* _Data_:
╔══

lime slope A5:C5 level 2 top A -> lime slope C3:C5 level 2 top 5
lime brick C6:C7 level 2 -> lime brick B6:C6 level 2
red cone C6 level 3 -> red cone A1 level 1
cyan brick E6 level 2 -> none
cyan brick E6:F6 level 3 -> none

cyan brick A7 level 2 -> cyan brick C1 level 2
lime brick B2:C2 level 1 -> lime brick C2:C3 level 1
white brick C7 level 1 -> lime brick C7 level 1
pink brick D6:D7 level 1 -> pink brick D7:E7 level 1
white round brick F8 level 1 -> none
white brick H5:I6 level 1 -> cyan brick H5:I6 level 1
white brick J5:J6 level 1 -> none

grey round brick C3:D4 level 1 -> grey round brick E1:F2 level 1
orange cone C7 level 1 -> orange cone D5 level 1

╚══
╔══

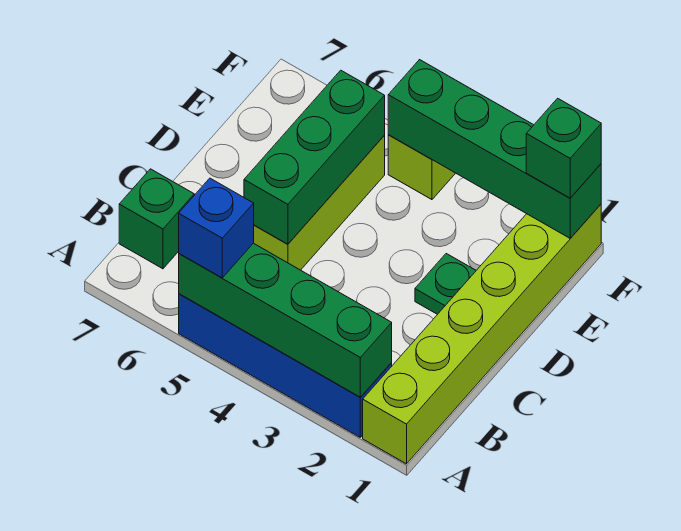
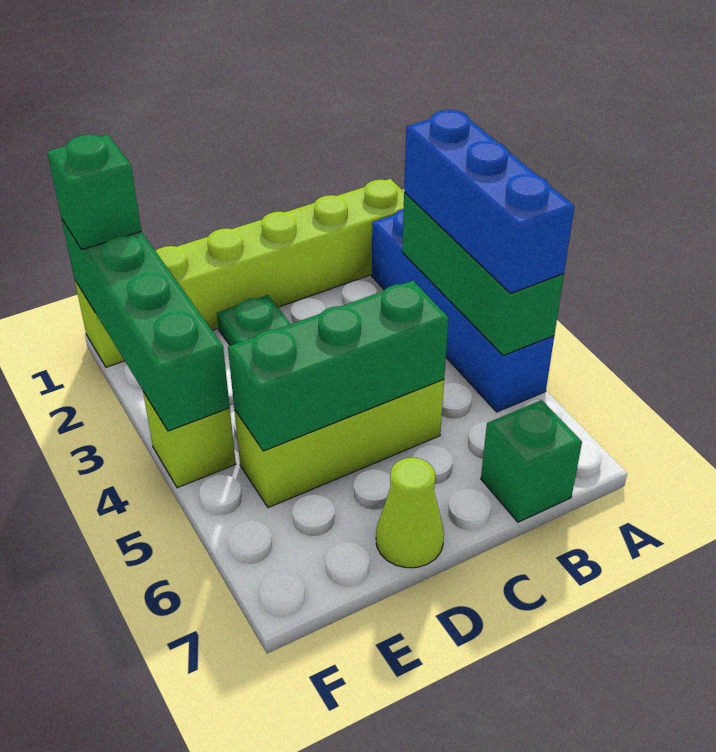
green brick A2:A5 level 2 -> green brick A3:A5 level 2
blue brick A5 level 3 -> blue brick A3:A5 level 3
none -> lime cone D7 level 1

╚══

* _Your objective_:
A word-for-word copy of the lines above from the one with "white brick C7" through the one with "orange cone C7", inclusive, is the only output wanted.

* _Result for this task_:
white brick C7 level 1 -> lime brick C7 level 1
pink brick D6:D7 level 1 -> pink brick D7:E7 level 1
white round brick F8 level 1 -> none
white brick H5:I6 level 1 -> cyan brick H5:I6 level 1
white brick J5:J6 level 1 -> none

grey round brick C3:D4 level 1 -> grey round brick E1:F2 level 1
orange cone C7 level 1 -> orange cone D5 level 1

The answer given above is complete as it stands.